Before-and-after change records
---
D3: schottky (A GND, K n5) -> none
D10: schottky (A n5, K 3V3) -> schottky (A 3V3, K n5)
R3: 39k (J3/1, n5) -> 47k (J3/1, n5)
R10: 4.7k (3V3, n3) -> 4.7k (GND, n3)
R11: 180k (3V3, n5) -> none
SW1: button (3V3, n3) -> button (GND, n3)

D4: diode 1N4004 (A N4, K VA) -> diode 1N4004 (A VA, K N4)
---
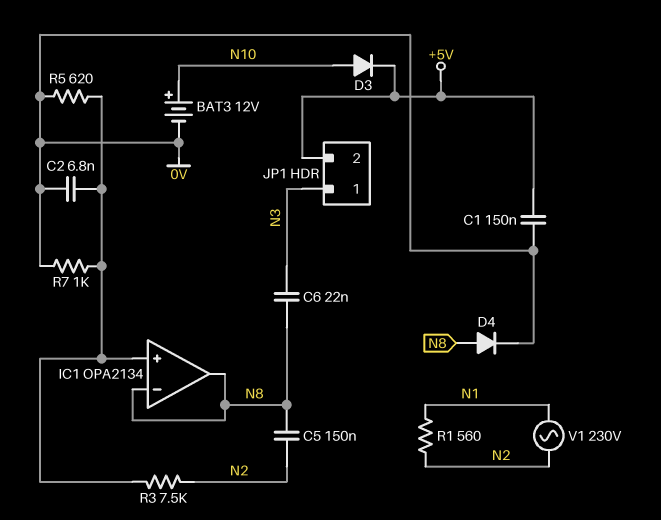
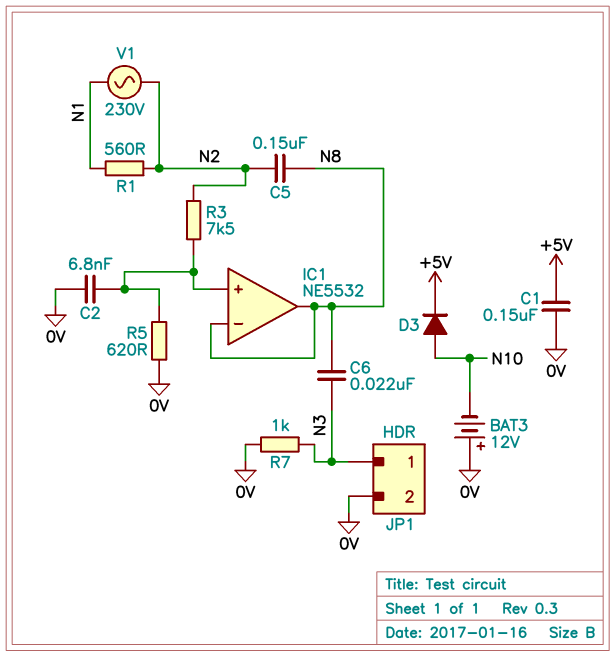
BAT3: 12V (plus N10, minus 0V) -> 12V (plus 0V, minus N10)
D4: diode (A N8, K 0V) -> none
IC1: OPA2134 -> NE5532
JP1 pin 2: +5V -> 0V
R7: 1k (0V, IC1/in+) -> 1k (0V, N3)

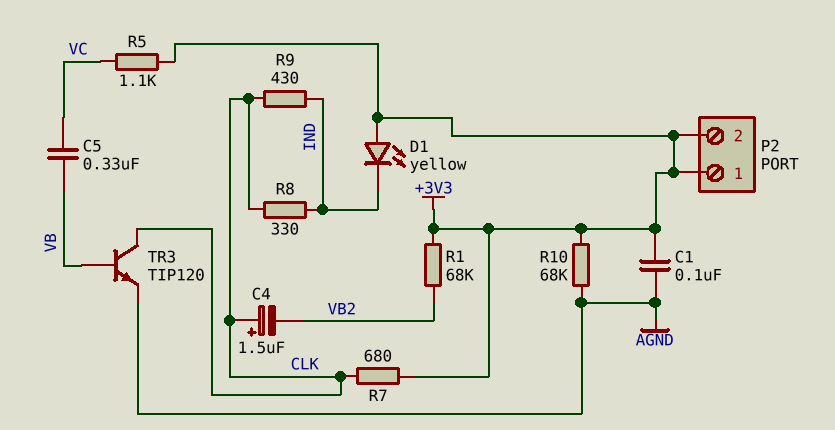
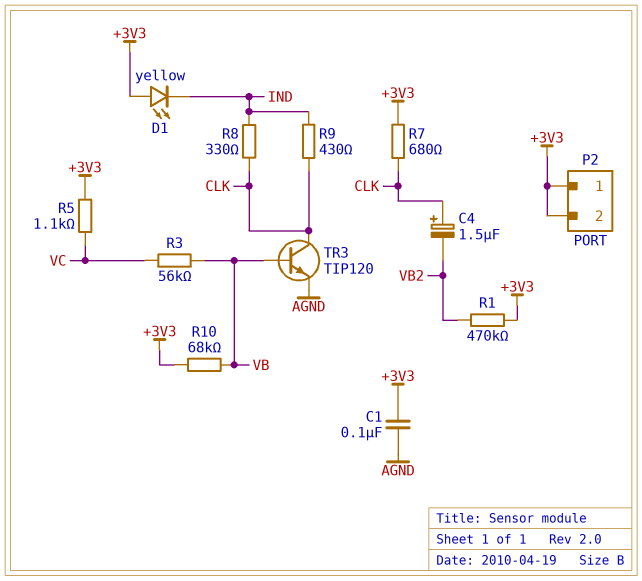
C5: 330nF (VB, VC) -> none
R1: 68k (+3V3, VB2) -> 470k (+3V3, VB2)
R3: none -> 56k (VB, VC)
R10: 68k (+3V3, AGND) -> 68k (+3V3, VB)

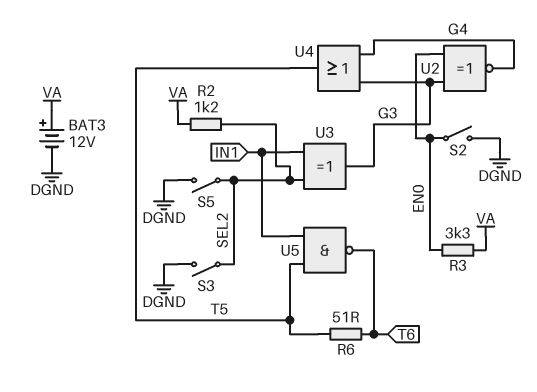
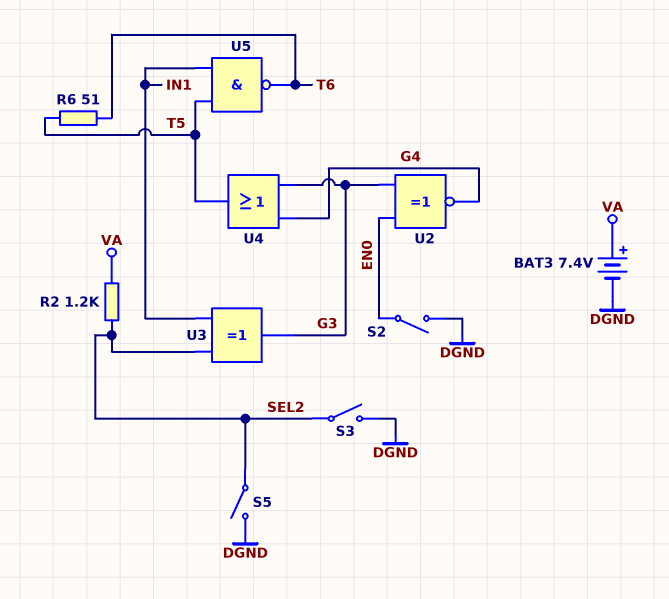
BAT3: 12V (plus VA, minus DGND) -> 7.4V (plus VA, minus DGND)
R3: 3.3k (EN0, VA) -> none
---
__Problem statement__
Copy out each line of the records above that includes "minus".

__Solution to this exercise__
BAT3: 12V (plus N10, minus 0V) -> 12V (plus 0V, minus N10)
BAT3: 12V (plus VA, minus DGND) -> 7.4V (plus VA, minus DGND)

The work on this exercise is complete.